--- ENTRIES SUPPLIED ---
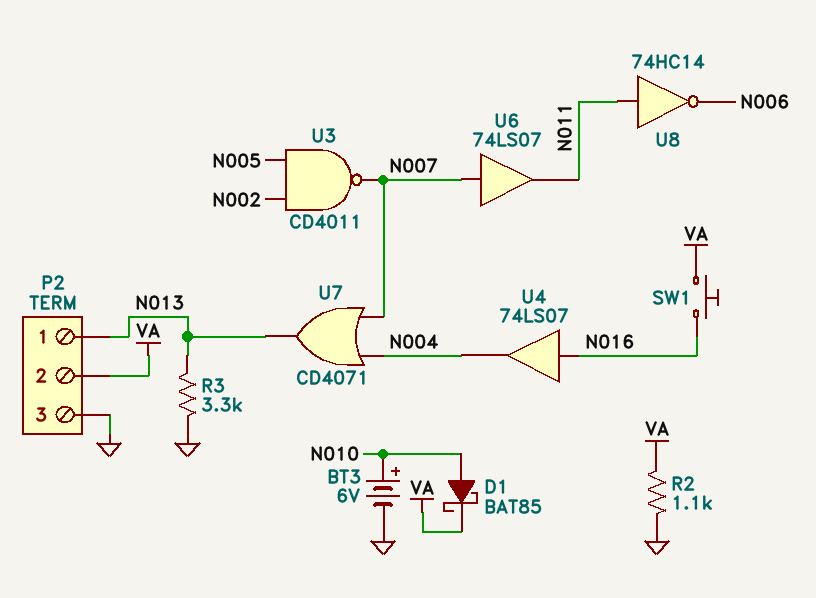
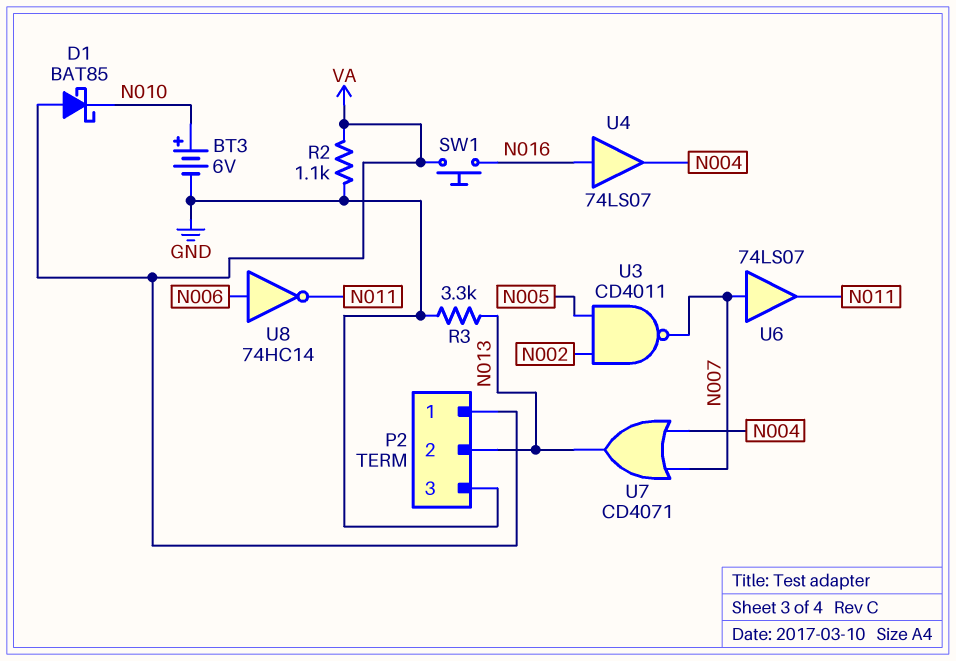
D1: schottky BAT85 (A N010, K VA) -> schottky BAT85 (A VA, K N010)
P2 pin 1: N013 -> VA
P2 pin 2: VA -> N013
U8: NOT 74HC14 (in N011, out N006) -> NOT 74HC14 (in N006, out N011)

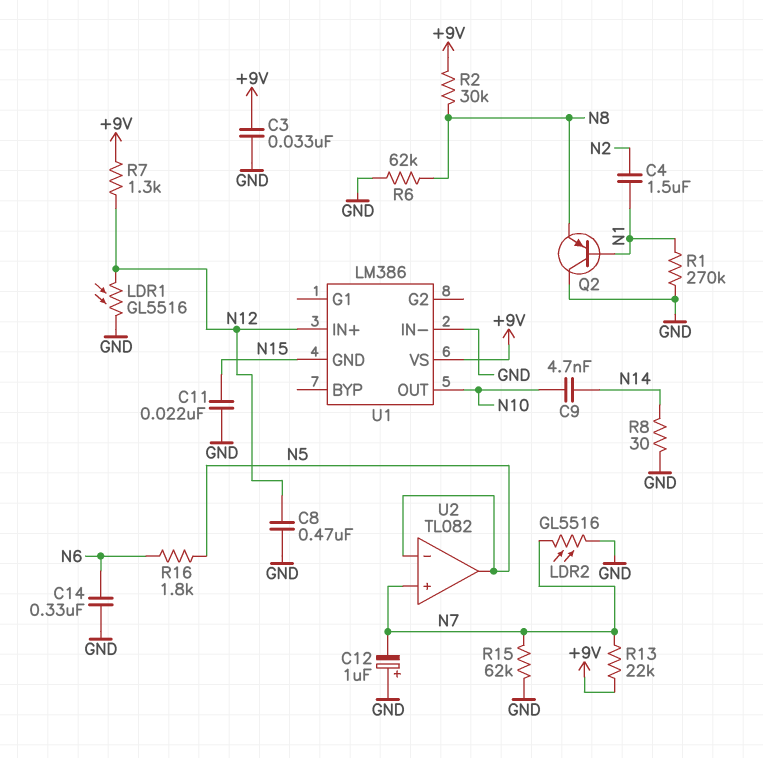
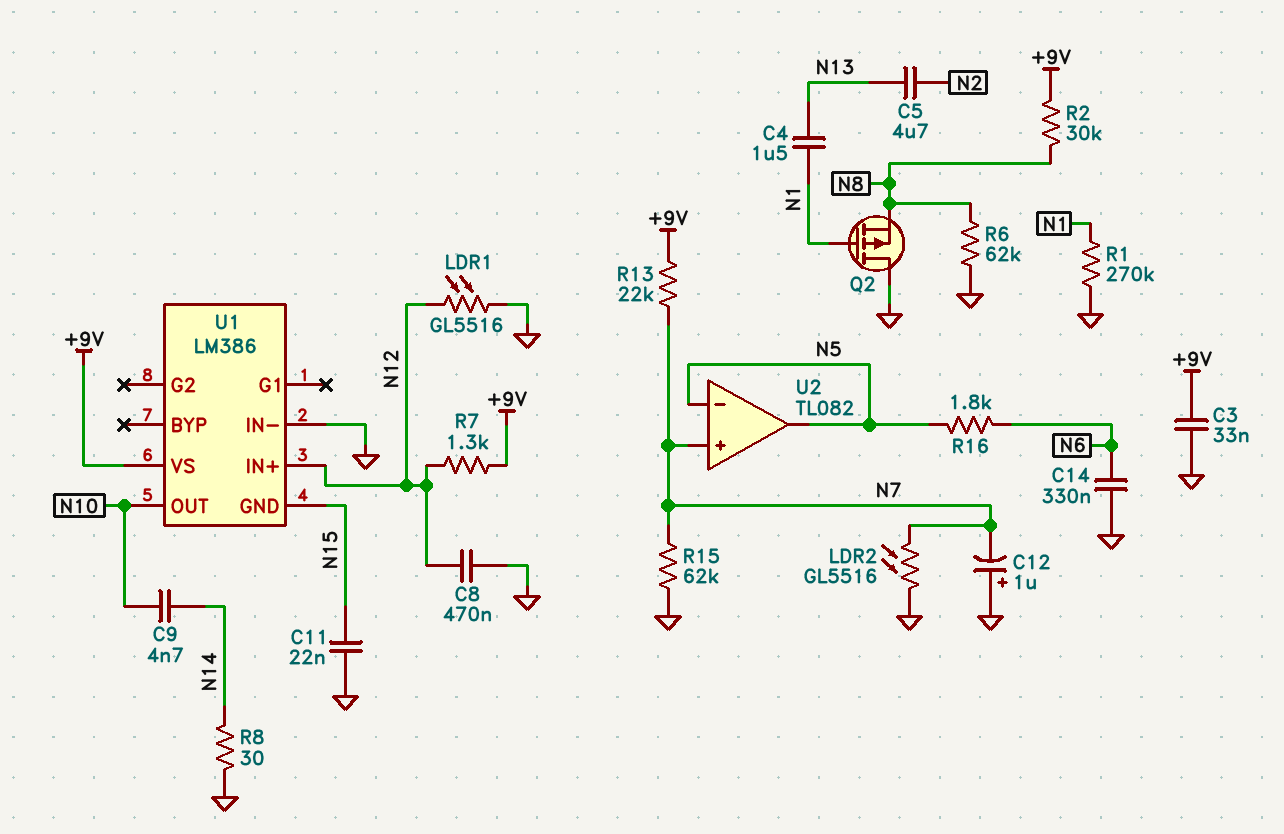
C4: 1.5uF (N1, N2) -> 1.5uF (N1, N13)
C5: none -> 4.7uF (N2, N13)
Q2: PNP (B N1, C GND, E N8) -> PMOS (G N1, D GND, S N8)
---
--- ENTRIES SUPPLIED ---
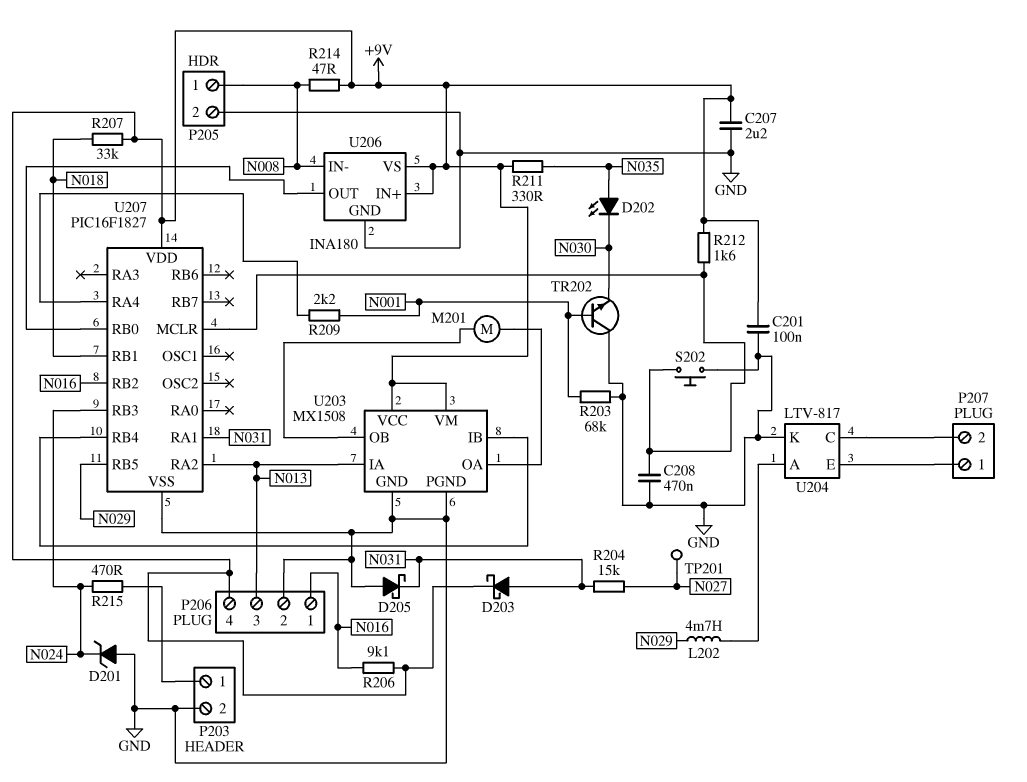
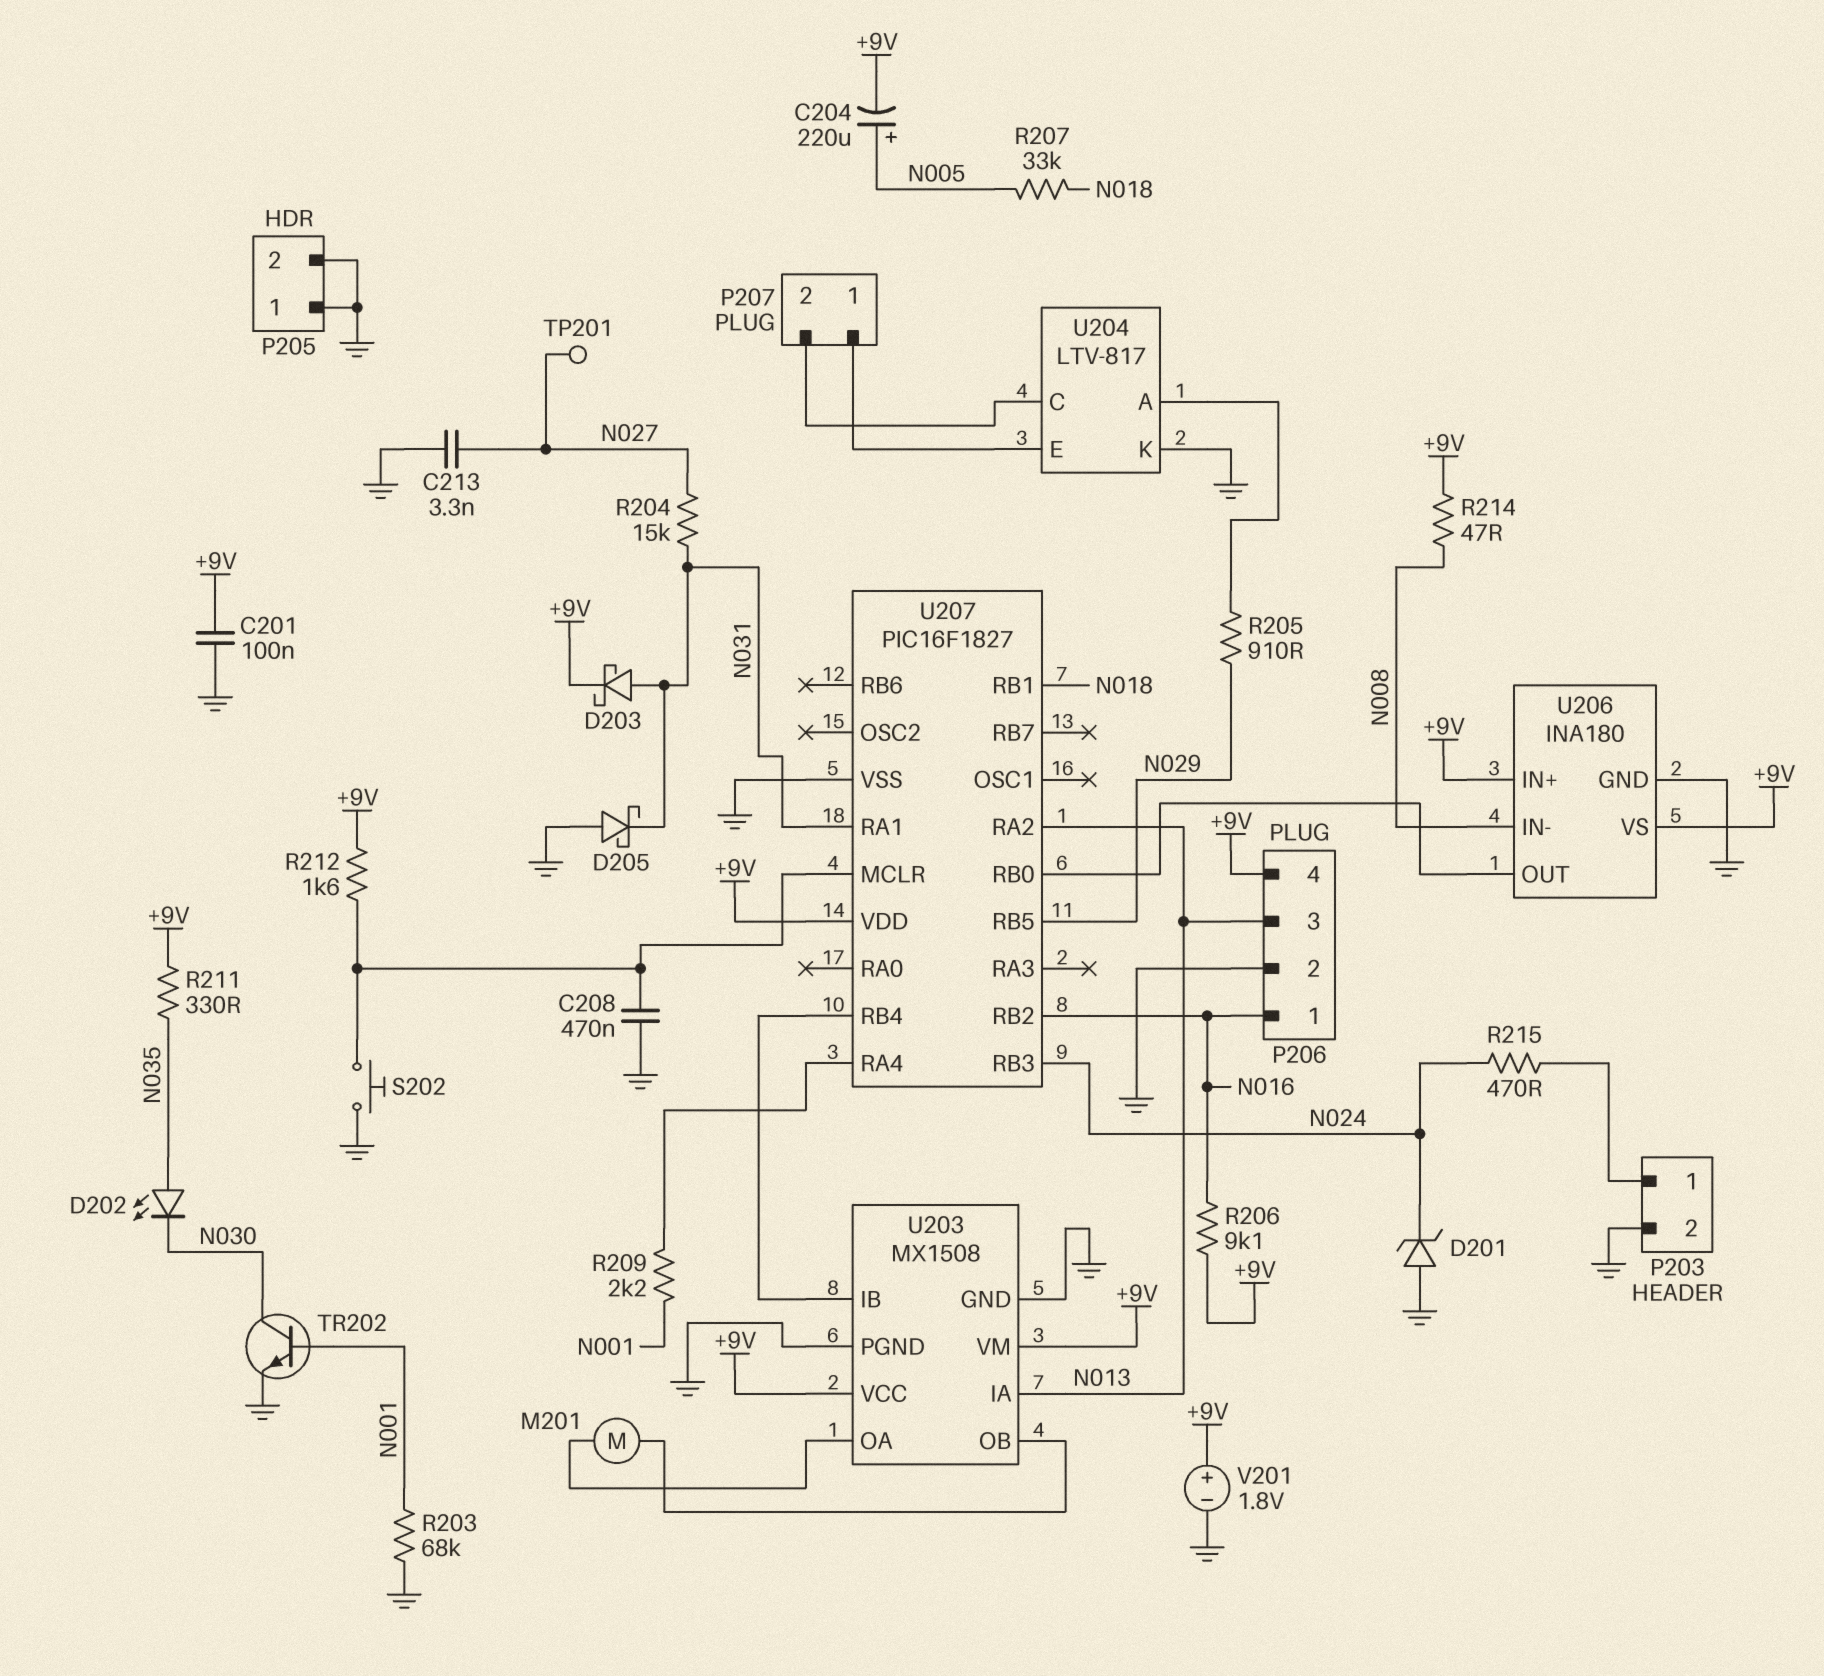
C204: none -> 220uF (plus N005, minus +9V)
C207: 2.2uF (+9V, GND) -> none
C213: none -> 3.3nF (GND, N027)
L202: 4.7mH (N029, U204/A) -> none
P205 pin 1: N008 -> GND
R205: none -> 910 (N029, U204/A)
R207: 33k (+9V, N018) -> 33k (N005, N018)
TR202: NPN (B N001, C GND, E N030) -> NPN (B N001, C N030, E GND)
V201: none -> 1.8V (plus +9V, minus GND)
---
**EXERCISE OBJECTIVE**
Using the records above, restate word for word the lines from the one with "C213: none -> 3.3nF (GND, N027)" through the one with "V201: none -> 1.8V (plus +9V, minus GND)", both included.

**SOLUTION FOR THIS TASK**
C213: none -> 3.3nF (GND, N027)
L202: 4.7mH (N029, U204/A) -> none
P205 pin 1: N008 -> GND
R205: none -> 910 (N029, U204/A)
R207: 33k (+9V, N018) -> 33k (N005, N018)
TR202: NPN (B N001, C GND, E N030) -> NPN (B N001, C N030, E GND)
V201: none -> 1.8V (plus +9V, minus GND)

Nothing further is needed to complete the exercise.